■ **TASK**
Please set down exactly the lines of the listing below from the line containing "none -> blue brick B4:C4 level 3" through the line containing "red brick F10:H11", both lines included, leaving out all other lines.

■ **GIVEN INFORMATION**
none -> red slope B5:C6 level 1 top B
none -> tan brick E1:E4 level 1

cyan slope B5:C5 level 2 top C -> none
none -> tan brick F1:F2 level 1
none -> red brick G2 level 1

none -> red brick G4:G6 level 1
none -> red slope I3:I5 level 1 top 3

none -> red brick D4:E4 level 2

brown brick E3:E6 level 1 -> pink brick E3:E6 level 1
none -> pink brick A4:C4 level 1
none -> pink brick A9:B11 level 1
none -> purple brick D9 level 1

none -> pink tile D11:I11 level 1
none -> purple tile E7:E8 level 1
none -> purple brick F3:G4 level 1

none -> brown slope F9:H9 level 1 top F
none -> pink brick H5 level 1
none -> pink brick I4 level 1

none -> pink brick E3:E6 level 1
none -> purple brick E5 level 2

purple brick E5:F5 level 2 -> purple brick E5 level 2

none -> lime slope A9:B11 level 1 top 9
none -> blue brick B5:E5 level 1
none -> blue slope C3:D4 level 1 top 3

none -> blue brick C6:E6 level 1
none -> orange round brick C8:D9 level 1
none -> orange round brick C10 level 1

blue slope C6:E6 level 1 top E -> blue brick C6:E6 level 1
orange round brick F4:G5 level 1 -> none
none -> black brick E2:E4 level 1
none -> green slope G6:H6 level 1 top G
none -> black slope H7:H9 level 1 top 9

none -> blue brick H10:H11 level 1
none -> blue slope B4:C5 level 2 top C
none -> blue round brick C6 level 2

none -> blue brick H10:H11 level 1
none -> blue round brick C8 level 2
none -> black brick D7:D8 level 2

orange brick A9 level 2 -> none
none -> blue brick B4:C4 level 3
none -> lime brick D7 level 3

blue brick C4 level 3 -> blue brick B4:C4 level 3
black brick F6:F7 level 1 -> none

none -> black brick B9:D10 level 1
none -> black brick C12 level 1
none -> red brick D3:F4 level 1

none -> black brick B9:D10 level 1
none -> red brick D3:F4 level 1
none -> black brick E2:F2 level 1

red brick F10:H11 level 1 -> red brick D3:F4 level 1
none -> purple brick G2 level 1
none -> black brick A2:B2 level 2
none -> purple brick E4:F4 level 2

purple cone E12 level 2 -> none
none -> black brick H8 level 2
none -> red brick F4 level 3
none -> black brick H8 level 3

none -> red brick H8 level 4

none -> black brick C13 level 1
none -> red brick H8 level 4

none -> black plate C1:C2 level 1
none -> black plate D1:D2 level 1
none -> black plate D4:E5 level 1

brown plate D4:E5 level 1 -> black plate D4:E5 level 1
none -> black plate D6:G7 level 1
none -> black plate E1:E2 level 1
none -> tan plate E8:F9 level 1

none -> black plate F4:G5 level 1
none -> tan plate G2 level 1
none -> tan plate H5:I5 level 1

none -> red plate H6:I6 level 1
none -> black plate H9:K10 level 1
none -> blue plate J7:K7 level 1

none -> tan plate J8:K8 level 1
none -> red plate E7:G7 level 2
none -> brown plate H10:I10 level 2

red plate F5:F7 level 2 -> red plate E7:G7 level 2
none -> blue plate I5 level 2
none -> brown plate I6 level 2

■ **YOUR RESPONSE**
none -> blue brick B4:C4 level 3
none -> lime brick D7 level 3

blue brick C4 level 3 -> blue brick B4:C4 level 3
black brick F6:F7 level 1 -> none

none -> black brick B9:D10 level 1
none -> black brick C12 level 1
none -> red brick D3:F4 level 1

none -> black brick B9:D10 level 1
none -> red brick D3:F4 level 1
none -> black brick E2:F2 level 1

red brick F10:H11 level 1 -> red brick D3:F4 level 1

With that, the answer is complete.